GOAL OF THE EXERCISE
Whenever a picture appears, leave it out while repeating all the other data exactly.

COLLECTED MATERIAL
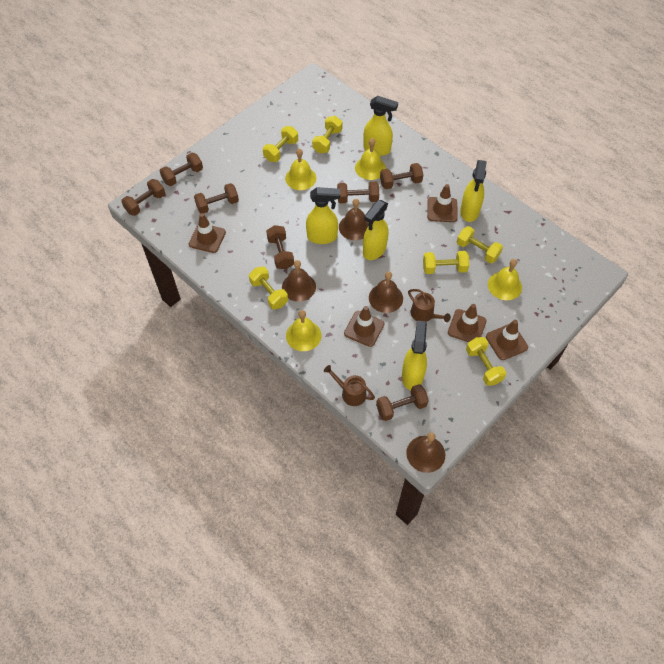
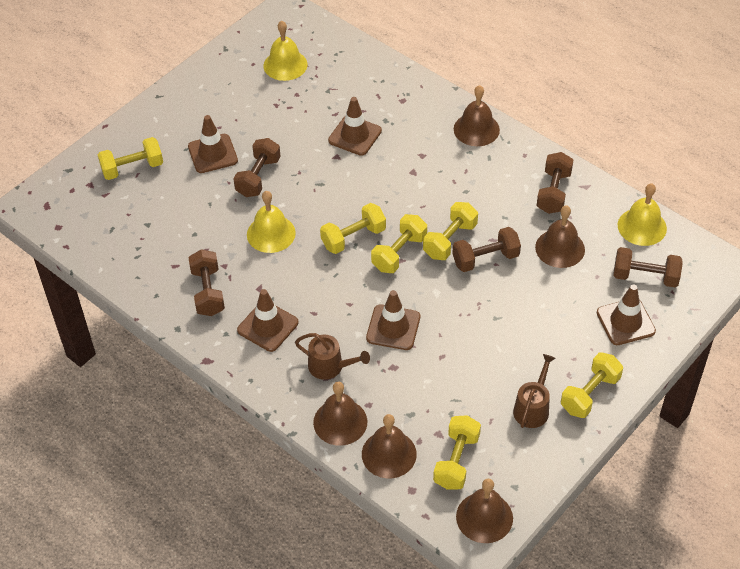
brown bell: 4 -> 5
brown dumbbell: 7 -> 5
yellow bell: 4 -> 3
yellow spray bottle: 5 -> 0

RESULT OF THIS EXERCISE
brown bell: 4 -> 5
brown dumbbell: 7 -> 5
yellow bell: 4 -> 3
yellow spray bottle: 5 -> 0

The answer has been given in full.